* Exercise prompt
For this exercise, repeat the whole listing below exactly. Leave the pictures out.

* Data

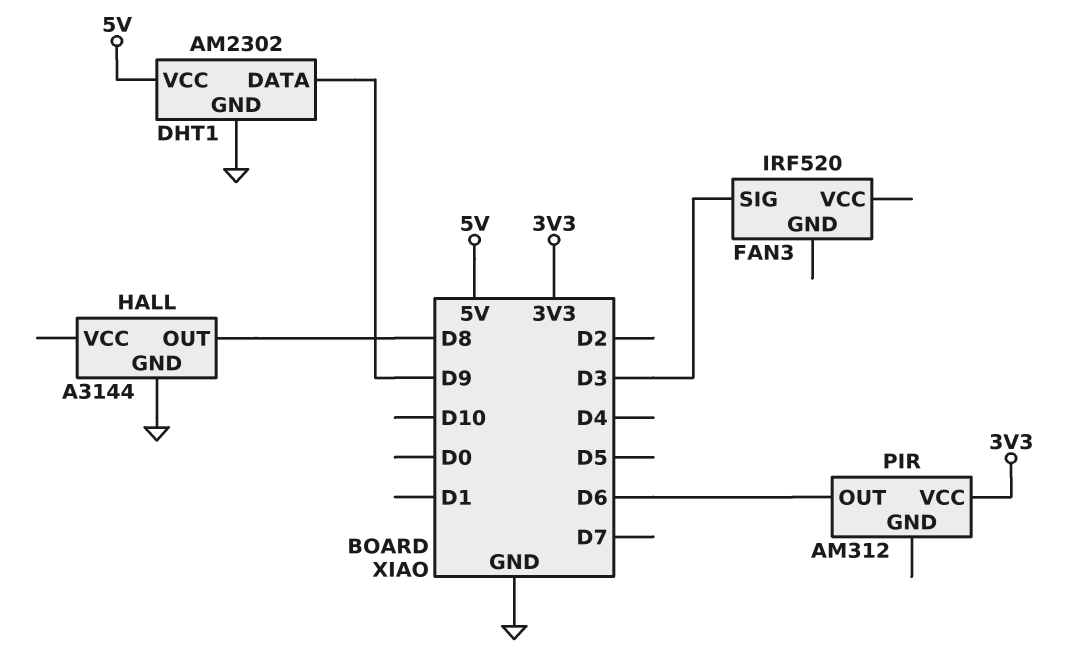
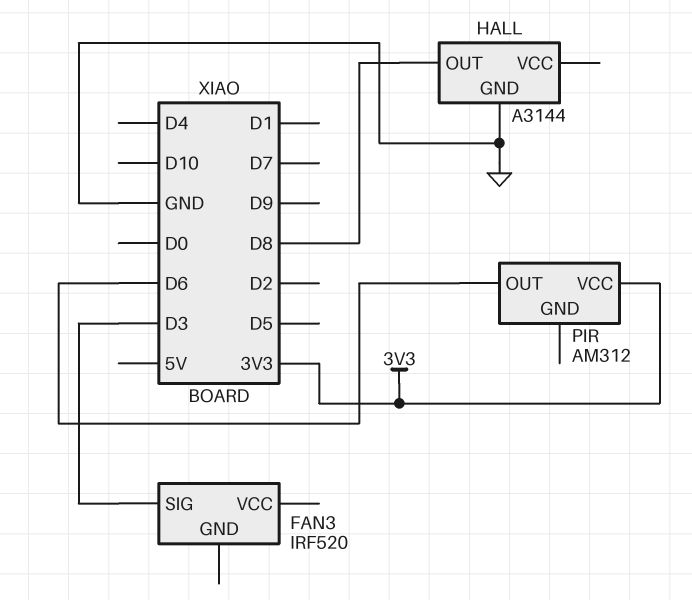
DHT1: AM2302 -> none
DHT1 pin DATA: D9 -> none
DHT1 pin GND: GND -> none
DHT1 pin VCC: 5V -> none

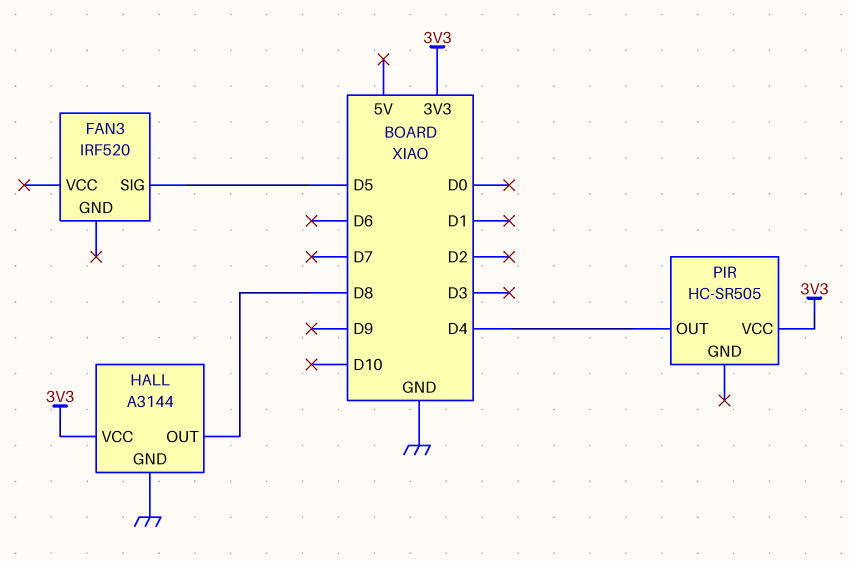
FAN3 pin SIG: D3 -> D5
HALL pin VCC: none -> 3V3
PIR: AM312 -> HC-SR505
PIR pin OUT: D6 -> D4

* Result of this exercise
DHT1: AM2302 -> none
DHT1 pin DATA: D9 -> none
DHT1 pin GND: GND -> none
DHT1 pin VCC: 5V -> none

FAN3 pin SIG: D3 -> D5
HALL pin VCC: none -> 3V3
PIR: AM312 -> HC-SR505
PIR pin OUT: D6 -> D4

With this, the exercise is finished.